TASK BRIEF:
Repeat the whole listing, keeping each line as it is.

DATA UNDER STUDY:
BEGIN

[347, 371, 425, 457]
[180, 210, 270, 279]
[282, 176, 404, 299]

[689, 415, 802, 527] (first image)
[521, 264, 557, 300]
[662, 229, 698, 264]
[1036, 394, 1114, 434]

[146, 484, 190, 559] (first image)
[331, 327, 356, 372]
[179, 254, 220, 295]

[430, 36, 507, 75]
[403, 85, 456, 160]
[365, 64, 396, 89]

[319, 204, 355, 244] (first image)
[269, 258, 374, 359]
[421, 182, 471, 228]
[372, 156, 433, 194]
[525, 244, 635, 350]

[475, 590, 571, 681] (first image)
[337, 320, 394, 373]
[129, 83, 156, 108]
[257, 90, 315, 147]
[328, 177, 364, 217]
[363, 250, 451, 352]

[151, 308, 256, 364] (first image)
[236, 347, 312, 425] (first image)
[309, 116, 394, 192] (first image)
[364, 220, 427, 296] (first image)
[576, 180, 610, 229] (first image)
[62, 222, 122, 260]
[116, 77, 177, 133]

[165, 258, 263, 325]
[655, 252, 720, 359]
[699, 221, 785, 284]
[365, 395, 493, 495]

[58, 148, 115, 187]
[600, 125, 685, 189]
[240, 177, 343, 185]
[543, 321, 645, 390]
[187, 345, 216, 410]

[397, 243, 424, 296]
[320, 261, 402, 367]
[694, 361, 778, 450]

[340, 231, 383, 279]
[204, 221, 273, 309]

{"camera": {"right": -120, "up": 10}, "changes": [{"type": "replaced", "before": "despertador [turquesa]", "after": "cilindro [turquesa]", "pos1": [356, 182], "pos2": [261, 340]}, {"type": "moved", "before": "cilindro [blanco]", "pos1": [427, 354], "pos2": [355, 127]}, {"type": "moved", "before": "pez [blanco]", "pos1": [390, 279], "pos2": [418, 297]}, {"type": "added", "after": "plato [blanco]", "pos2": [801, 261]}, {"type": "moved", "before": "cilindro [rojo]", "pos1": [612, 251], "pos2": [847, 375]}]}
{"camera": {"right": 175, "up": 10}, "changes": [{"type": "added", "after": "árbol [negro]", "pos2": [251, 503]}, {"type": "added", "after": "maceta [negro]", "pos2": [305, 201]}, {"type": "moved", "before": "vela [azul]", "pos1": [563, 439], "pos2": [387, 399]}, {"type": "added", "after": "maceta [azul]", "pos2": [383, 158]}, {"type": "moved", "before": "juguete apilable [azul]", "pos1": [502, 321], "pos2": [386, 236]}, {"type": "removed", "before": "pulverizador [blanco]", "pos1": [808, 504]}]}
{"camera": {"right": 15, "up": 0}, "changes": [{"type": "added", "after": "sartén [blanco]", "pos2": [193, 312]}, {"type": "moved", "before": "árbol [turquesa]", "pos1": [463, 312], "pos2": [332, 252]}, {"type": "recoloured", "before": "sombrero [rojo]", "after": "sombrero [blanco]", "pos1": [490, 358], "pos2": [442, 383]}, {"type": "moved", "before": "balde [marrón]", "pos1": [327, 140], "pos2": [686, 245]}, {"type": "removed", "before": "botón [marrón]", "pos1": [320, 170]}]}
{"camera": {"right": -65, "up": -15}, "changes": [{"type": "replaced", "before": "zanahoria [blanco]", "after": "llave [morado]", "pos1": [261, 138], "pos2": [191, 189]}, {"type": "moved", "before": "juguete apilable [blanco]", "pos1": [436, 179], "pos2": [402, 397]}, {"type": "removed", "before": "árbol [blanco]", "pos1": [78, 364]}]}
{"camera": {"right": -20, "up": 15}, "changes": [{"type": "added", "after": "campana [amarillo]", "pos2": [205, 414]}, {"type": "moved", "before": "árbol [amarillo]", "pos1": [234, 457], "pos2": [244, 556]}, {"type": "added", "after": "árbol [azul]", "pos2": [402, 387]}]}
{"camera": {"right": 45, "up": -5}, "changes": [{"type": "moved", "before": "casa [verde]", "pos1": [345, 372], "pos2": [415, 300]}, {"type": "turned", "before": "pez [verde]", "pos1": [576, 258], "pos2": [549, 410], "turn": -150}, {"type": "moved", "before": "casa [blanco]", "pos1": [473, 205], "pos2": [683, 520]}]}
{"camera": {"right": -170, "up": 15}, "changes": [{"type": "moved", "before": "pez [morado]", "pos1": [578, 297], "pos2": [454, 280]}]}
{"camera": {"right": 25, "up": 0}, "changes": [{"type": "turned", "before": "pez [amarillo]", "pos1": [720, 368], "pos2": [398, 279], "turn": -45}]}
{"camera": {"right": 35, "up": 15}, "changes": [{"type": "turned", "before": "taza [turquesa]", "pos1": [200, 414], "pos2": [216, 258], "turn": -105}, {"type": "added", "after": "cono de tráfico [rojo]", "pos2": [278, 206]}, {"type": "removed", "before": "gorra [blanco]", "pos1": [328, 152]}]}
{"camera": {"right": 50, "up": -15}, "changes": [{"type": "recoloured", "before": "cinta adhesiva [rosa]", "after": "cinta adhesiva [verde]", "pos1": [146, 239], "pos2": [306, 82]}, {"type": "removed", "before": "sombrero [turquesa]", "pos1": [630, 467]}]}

END

RESULT OF THE EXERCISE:
[347, 371, 425, 457]
[180, 210, 270, 279]
[282, 176, 404, 299]

[689, 415, 802, 527] (first image)
[521, 264, 557, 300]
[662, 229, 698, 264]
[1036, 394, 1114, 434]

[146, 484, 190, 559] (first image)
[331, 327, 356, 372]
[179, 254, 220, 295]

[430, 36, 507, 75]
[403, 85, 456, 160]
[365, 64, 396, 89]

[319, 204, 355, 244] (first image)
[269, 258, 374, 359]
[421, 182, 471, 228]
[372, 156, 433, 194]
[525, 244, 635, 350]

[475, 590, 571, 681] (first image)
[337, 320, 394, 373]
[129, 83, 156, 108]
[257, 90, 315, 147]
[328, 177, 364, 217]
[363, 250, 451, 352]

[151, 308, 256, 364] (first image)
[236, 347, 312, 425] (first image)
[309, 116, 394, 192] (first image)
[364, 220, 427, 296] (first image)
[576, 180, 610, 229] (first image)
[62, 222, 122, 260]
[116, 77, 177, 133]

[165, 258, 263, 325]
[655, 252, 720, 359]
[699, 221, 785, 284]
[365, 395, 493, 495]

[58, 148, 115, 187]
[600, 125, 685, 189]
[240, 177, 343, 185]
[543, 321, 645, 390]
[187, 345, 216, 410]

[397, 243, 424, 296]
[320, 261, 402, 367]
[694, 361, 778, 450]

[340, 231, 383, 279]
[204, 221, 273, 309]

{"camera": {"right": -120, "up": 10}, "changes": [{"type": "replaced", "before": "despertador [turquesa]", "after": "cilindro [turquesa]", "pos1": [356, 182], "pos2": [261, 340]}, {"type": "moved", "before": "cilindro [blanco]", "pos1": [427, 354], "pos2": [355, 127]}, {"type": "moved", "before": "pez [blanco]", "pos1": [390, 279], "pos2": [418, 297]}, {"type": "added", "after": "plato [blanco]", "pos2": [801, 261]}, {"type": "moved", "before": "cilindro [rojo]", "pos1": [612, 251], "pos2": [847, 375]}]}
{"camera": {"right": 175, "up": 10}, "changes": [{"type": "added", "after": "árbol [negro]", "pos2": [251, 503]}, {"type": "added", "after": "maceta [negro]", "pos2": [305, 201]}, {"type": "moved", "before": "vela [azul]", "pos1": [563, 439], "pos2": [387, 399]}, {"type": "added", "after": "maceta [azul]", "pos2": [383, 158]}, {"type": "moved", "before": "juguete apilable [azul]", "pos1": [502, 321], "pos2": [386, 236]}, {"type": "removed", "before": "pulverizador [blanco]", "pos1": [808, 504]}]}
{"camera": {"right": 15, "up": 0}, "changes": [{"type": "added", "after": "sartén [blanco]", "pos2": [193, 312]}, {"type": "moved", "before": "árbol [turquesa]", "pos1": [463, 312], "pos2": [332, 252]}, {"type": "recoloured", "before": "sombrero [rojo]", "after": "sombrero [blanco]", "pos1": [490, 358], "pos2": [442, 383]}, {"type": "moved", "before": "balde [marrón]", "pos1": [327, 140], "pos2": [686, 245]}, {"type": "removed", "before": "botón [marrón]", "pos1": [320, 170]}]}
{"camera": {"right": -65, "up": -15}, "changes": [{"type": "replaced", "before": "zanahoria [blanco]", "after": "llave [morado]", "pos1": [261, 138], "pos2": [191, 189]}, {"type": "moved", "before": "juguete apilable [blanco]", "pos1": [436, 179], "pos2": [402, 397]}, {"type": "removed", "before": "árbol [blanco]", "pos1": [78, 364]}]}
{"camera": {"right": -20, "up": 15}, "changes": [{"type": "added", "after": "campana [amarillo]", "pos2": [205, 414]}, {"type": "moved", "before": "árbol [amarillo]", "pos1": [234, 457], "pos2": [244, 556]}, {"type": "added", "after": "árbol [azul]", "pos2": [402, 387]}]}
{"camera": {"right": 45, "up": -5}, "changes": [{"type": "moved", "before": "casa [verde]", "pos1": [345, 372], "pos2": [415, 300]}, {"type": "turned", "before": "pez [verde]", "pos1": [576, 258], "pos2": [549, 410], "turn": -150}, {"type": "moved", "before": "casa [blanco]", "pos1": [473, 205], "pos2": [683, 520]}]}
{"camera": {"right": -170, "up": 15}, "changes": [{"type": "moved", "before": "pez [morado]", "pos1": [578, 297], "pos2": [454, 280]}]}
{"camera": {"right": 25, "up": 0}, "changes": [{"type": "turned", "before": "pez [amarillo]", "pos1": [720, 368], "pos2": [398, 279], "turn": -45}]}
{"camera": {"right": 35, "up": 15}, "changes": [{"type": "turned", "before": "taza [turquesa]", "pos1": [200, 414], "pos2": [216, 258], "turn": -105}, {"type": "added", "after": "cono de tráfico [rojo]", "pos2": [278, 206]}, {"type": "removed", "before": "gorra [blanco]", "pos1": [328, 152]}]}
{"camera": {"right": 50, "up": -15}, "changes": [{"type": "recoloured", "before": "cinta adhesiva [rosa]", "after": "cinta adhesiva [verde]", "pos1": [146, 239], "pos2": [306, 82]}, {"type": "removed", "before": "sombrero [turquesa]", "pos1": [630, 467]}]}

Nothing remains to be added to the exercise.